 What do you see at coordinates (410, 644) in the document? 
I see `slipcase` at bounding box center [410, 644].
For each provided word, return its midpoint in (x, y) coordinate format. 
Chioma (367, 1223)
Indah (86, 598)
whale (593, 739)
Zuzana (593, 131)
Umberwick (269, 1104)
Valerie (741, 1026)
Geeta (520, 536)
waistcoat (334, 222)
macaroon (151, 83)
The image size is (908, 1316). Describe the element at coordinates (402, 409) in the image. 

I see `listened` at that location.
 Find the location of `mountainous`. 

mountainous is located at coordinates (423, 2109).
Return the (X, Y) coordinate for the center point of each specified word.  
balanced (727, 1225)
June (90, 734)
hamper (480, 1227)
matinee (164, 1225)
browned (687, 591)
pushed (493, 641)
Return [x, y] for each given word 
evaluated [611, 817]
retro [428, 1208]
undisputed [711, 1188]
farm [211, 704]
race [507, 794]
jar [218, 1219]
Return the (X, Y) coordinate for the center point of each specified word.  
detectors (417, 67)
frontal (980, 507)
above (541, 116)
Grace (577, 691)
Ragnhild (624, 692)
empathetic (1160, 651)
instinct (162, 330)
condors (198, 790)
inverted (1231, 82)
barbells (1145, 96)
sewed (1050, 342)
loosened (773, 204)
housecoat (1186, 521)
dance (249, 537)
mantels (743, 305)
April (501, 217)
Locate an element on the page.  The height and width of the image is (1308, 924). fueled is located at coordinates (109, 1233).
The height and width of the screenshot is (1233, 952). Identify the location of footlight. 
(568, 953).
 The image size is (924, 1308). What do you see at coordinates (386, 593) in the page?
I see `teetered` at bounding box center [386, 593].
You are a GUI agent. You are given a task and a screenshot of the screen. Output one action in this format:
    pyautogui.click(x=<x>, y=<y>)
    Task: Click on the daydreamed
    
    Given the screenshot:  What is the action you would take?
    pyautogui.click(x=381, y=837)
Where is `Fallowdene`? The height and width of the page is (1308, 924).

- - -

Render all the items above as a Markdown table with the columns Row and Line. Number each nonblank line in the Row column, put its text in the Line column, and leave out blank lines.

#### Problem solution:
| Row | Line |
|---|---|
| 1 |  What do you see at coordinates (410, 644) in the document?  |
| 2 | I see `slipcase` at bounding box center [410, 644]. |
| 3 | For each provided word, return its midpoint in (x, y) coordinate format.  |
| 4 | Chioma (367, 1223) |
| 5 | Indah (86, 598) |
| 6 | whale (593, 739) |
| 7 | Zuzana (593, 131) |
| 8 | Umberwick (269, 1104) |
| 9 | Valerie (741, 1026) |
| 10 | Geeta (520, 536) |
| 11 | waistcoat (334, 222) |
| 12 | macaroon (151, 83) |
| 13 | The image size is (908, 1316). Describe the element at coordinates (402, 409) in the image.  |
| 14 | I see `listened` at that location. |
| 15 |  Find the location of `mountainous`.  |
| 16 | mountainous is located at coordinates (423, 2109). |
| 17 | Return the (X, Y) coordinate for the center point of each specified word.   |
| 18 | balanced (727, 1225) |
| 19 | June (90, 734) |
| 20 | hamper (480, 1227) |
| 21 | matinee (164, 1225) |
| 22 | browned (687, 591) |
| 23 | pushed (493, 641) |
| 24 | Return [x, y] for each given word  |
| 25 | evaluated [611, 817] |
| 26 | retro [428, 1208] |
| 27 | undisputed [711, 1188] |
| 28 | farm [211, 704] |
| 29 | race [507, 794] |
| 30 | jar [218, 1219] |
| 31 | Return the (X, Y) coordinate for the center point of each specified word.   |
| 32 | detectors (417, 67) |
| 33 | frontal (980, 507) |
| 34 | above (541, 116) |
| 35 | Grace (577, 691) |
| 36 | Ragnhild (624, 692) |
| 37 | empathetic (1160, 651) |
| 38 | instinct (162, 330) |
| 39 | condors (198, 790) |
| 40 | inverted (1231, 82) |
| 41 | barbells (1145, 96) |
| 42 | sewed (1050, 342) |
| 43 | loosened (773, 204) |
| 44 | housecoat (1186, 521) |
| 45 | dance (249, 537) |
| 46 | mantels (743, 305) |
| 47 | April (501, 217) |
| 48 | Locate an element on the page.  The height and width of the image is (1308, 924). fueled is located at coordinates (109, 1233). |
| 49 | The height and width of the screenshot is (1233, 952). Identify the location of footlight.  |
| 50 | (568, 953). |
| 51 |  The image size is (924, 1308). What do you see at coordinates (386, 593) in the page? |
| 52 | I see `teetered` at bounding box center [386, 593]. |
| 53 | You are a GUI agent. You are given a task and a screenshot of the screen. Output one action in this format: |
| 54 |     pyautogui.click(x=<x>, y=<y>) |
| 55 |     Task: Click on the daydreamed |
| 56 |     Given the screenshot:  What is the action you would take? |
| 57 |     pyautogui.click(x=381, y=837) |
| 58 | Where is `Fallowdene`? The height and width of the page is (1308, 924). |